» YOUR ASSIGNMENT:
Give back the whole listing verbatim, printing none of its pictures.

» DATA SECTION:
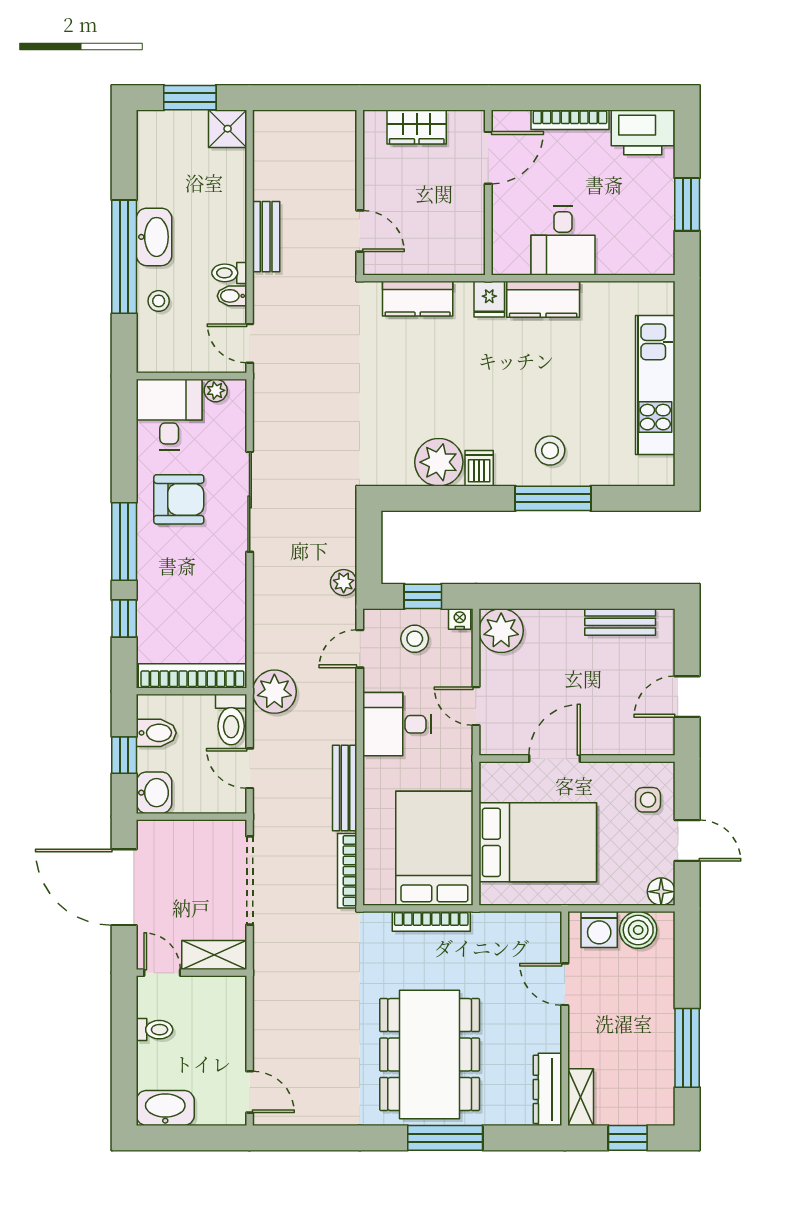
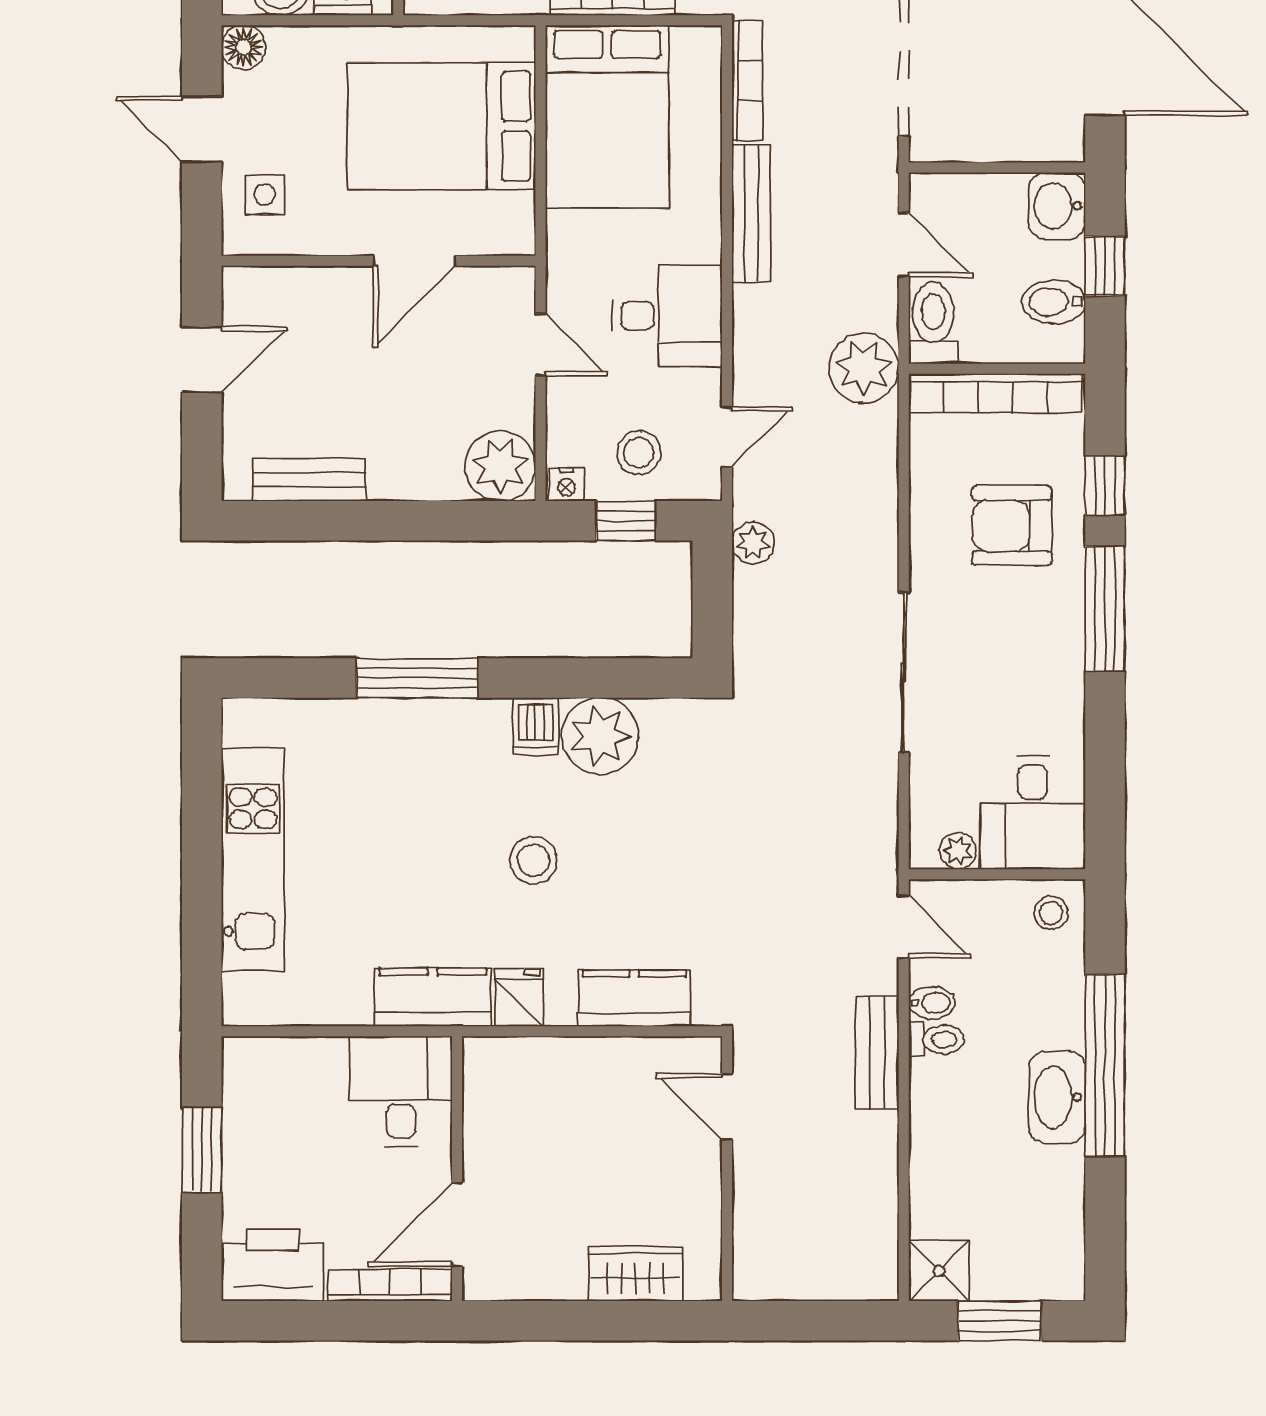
door: (488, 158) -> (457, 1224), moved
wall: (488, 192) -> (457, 1169), moved
bench: (266, 237) -> (877, 1053), moved
stool: (159, 301) -> (1051, 913), moved
stool: (550, 451) -> (534, 860), moved
armchair: (179, 499) -> (1012, 526), moved

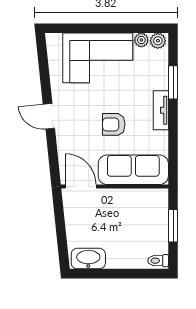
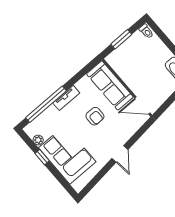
window: (119, 28) -> (42, 157), added
plant: (158, 41) -> (31, 131), removed
window: (173, 82) -> (46, 104), width x2.11
door: (81, 187) -> (142, 106), hinge flipped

» ANSWER TO THIS PROBLEM:
door: (488, 158) -> (457, 1224), moved
wall: (488, 192) -> (457, 1169), moved
bench: (266, 237) -> (877, 1053), moved
stool: (159, 301) -> (1051, 913), moved
stool: (550, 451) -> (534, 860), moved
armchair: (179, 499) -> (1012, 526), moved

window: (119, 28) -> (42, 157), added
plant: (158, 41) -> (31, 131), removed
window: (173, 82) -> (46, 104), width x2.11
door: (81, 187) -> (142, 106), hinge flipped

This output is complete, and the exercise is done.